··· EXERCISE DATA

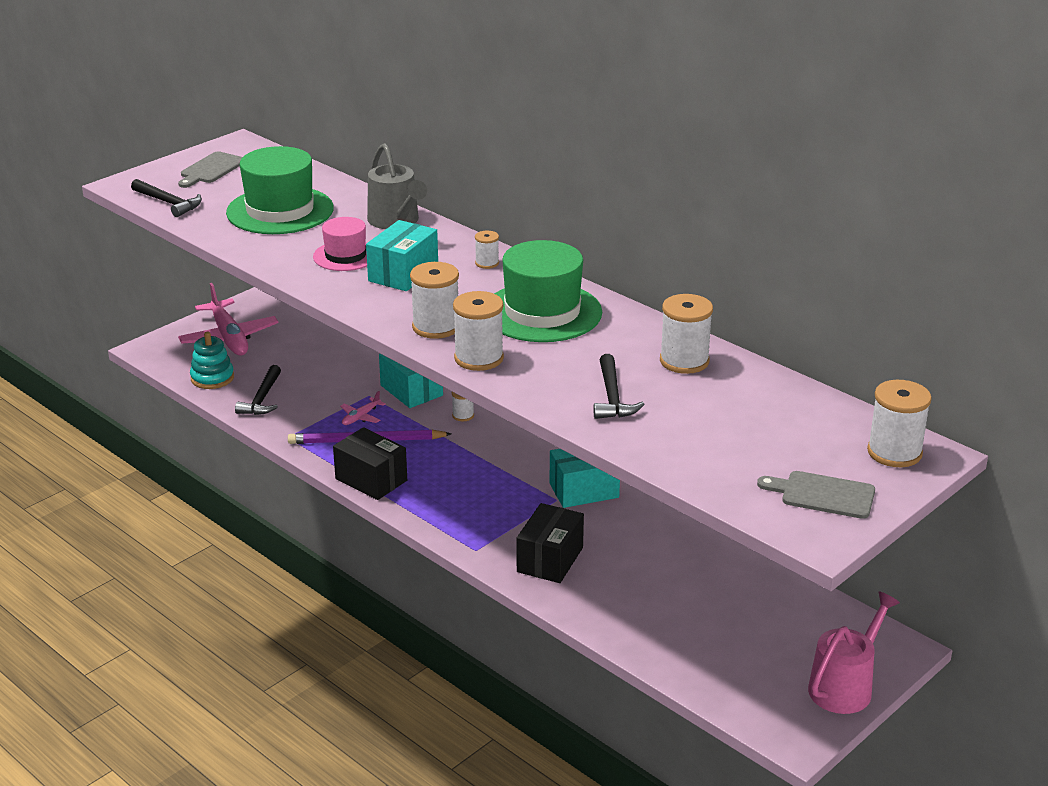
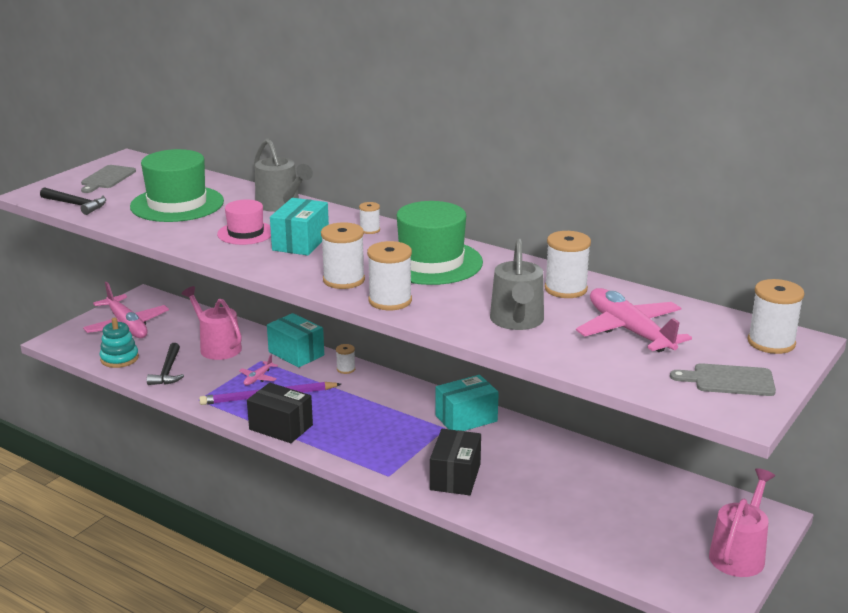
camera: 10 degrees left, 5 degrees down
(324, 374) = (217, 347): none -> pink watering can
(612, 397) = (517, 321): black hammer -> grey watering can
(736, 422) = (630, 331): none -> pink plane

······

# WORK REQUIRED
Using the listing, collect all lines in which the string "watering" is found.

# EXPECTED ANSWER
(324, 374) = (217, 347): none -> pink watering can
(612, 397) = (517, 321): black hammer -> grey watering can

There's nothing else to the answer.